• Exercise goal:
Begin at the line containing "D2: schottky (A" and retype each line through the end of the records exactly. Include nothing else and no pictures.

• The data:
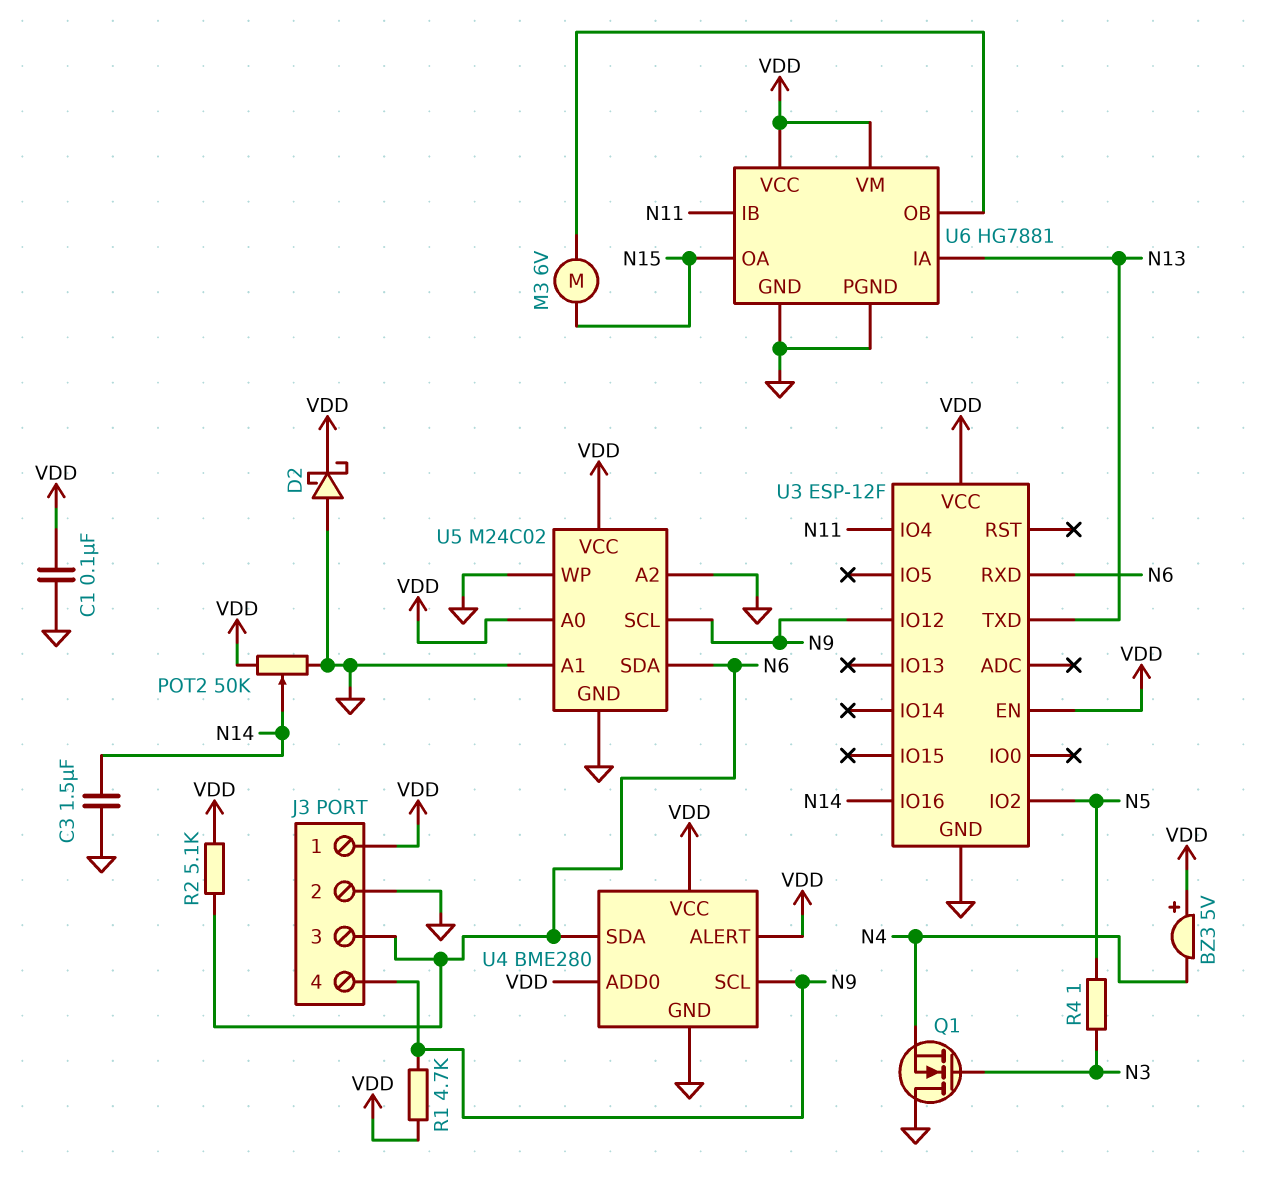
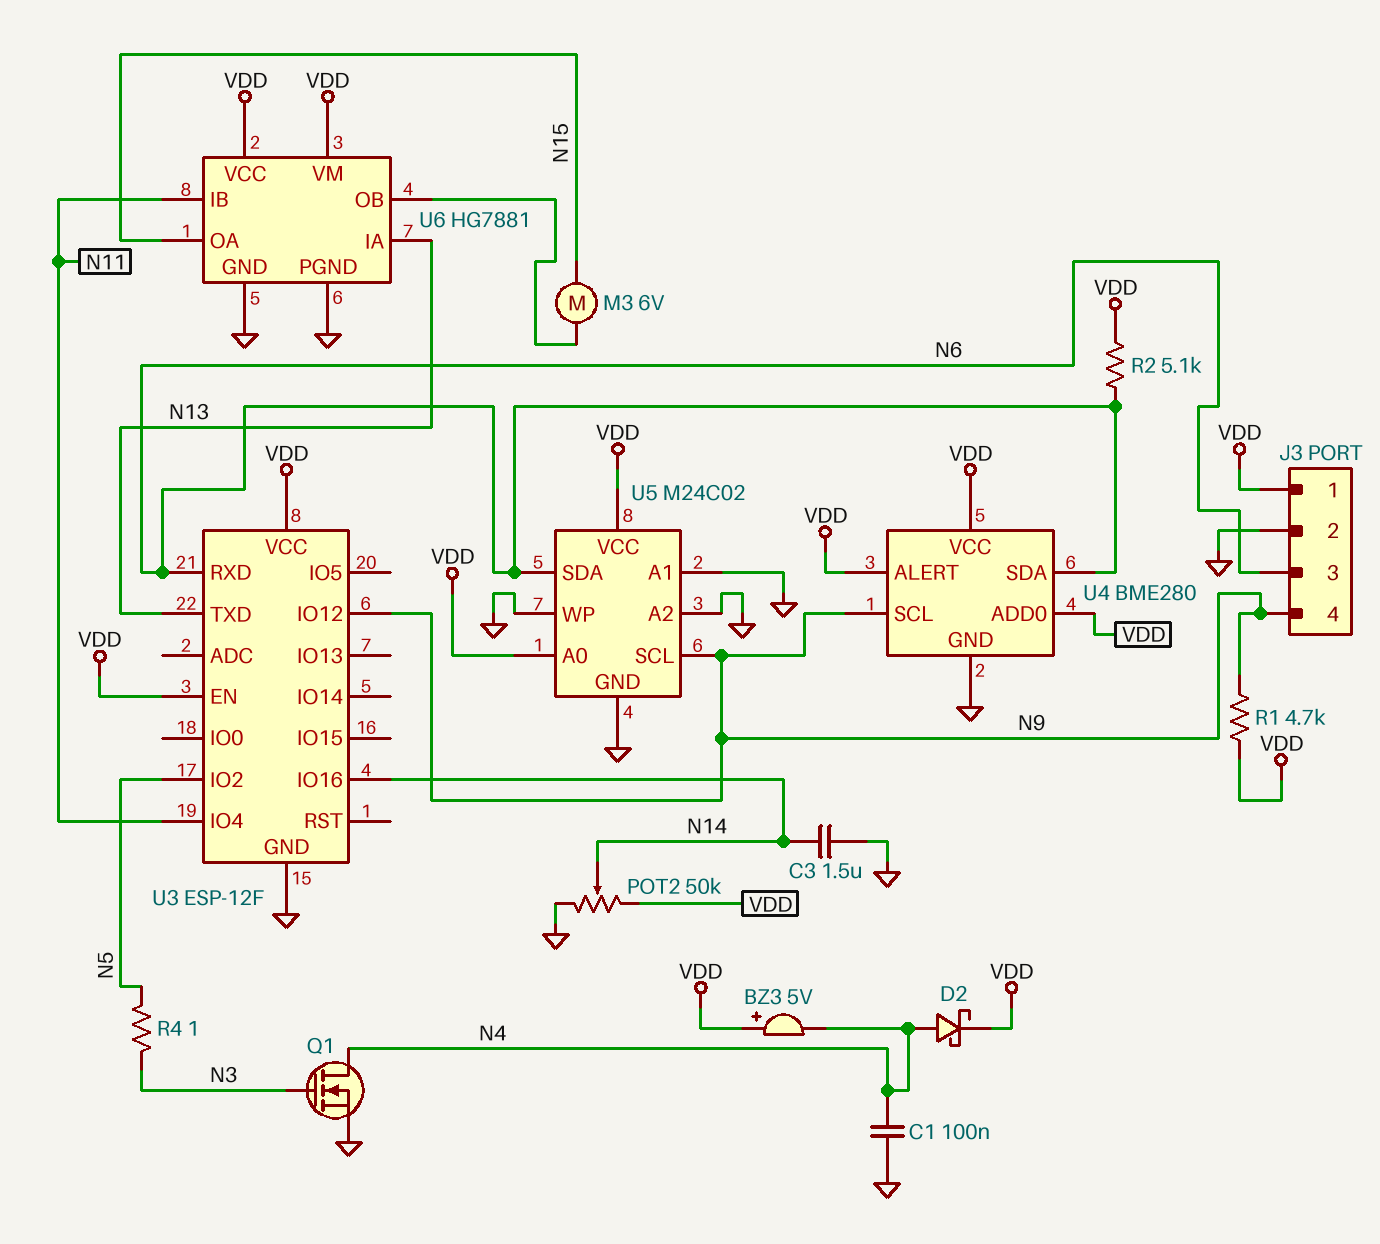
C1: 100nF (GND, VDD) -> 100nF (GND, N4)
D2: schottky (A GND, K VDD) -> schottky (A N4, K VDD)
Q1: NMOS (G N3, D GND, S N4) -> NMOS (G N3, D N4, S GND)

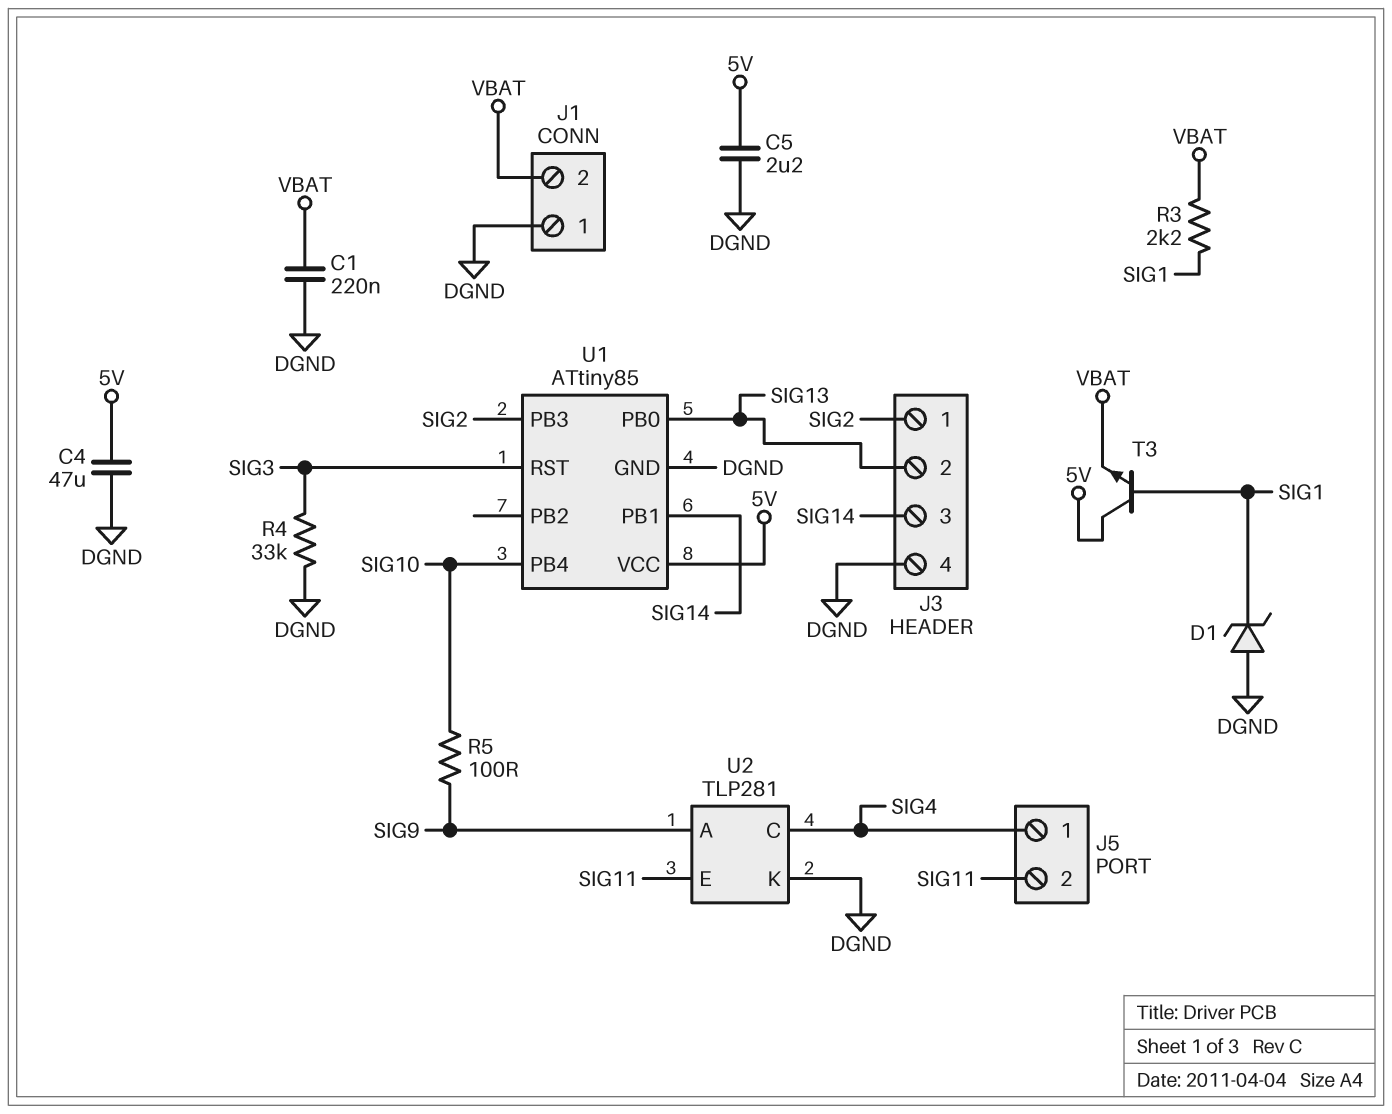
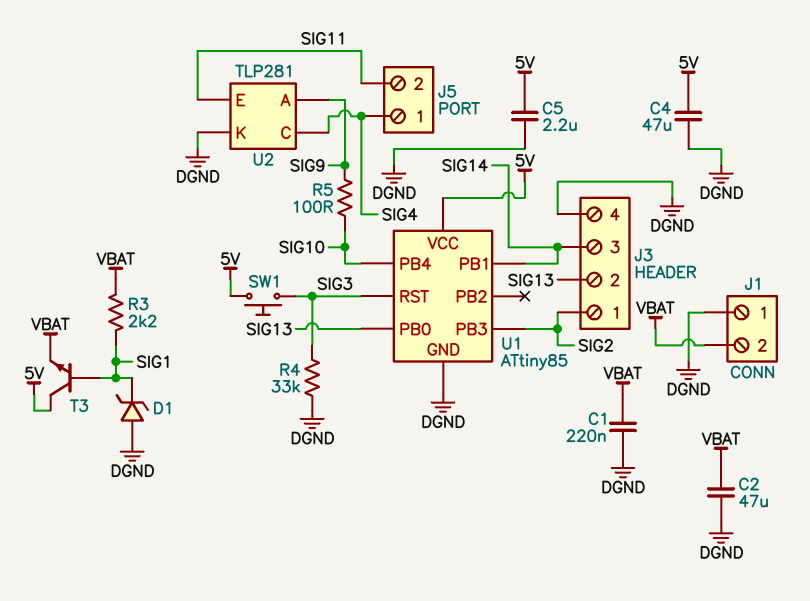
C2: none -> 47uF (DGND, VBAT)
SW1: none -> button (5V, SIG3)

• Response:
D2: schottky (A GND, K VDD) -> schottky (A N4, K VDD)
Q1: NMOS (G N3, D GND, S N4) -> NMOS (G N3, D N4, S GND)

C2: none -> 47uF (DGND, VBAT)
SW1: none -> button (5V, SIG3)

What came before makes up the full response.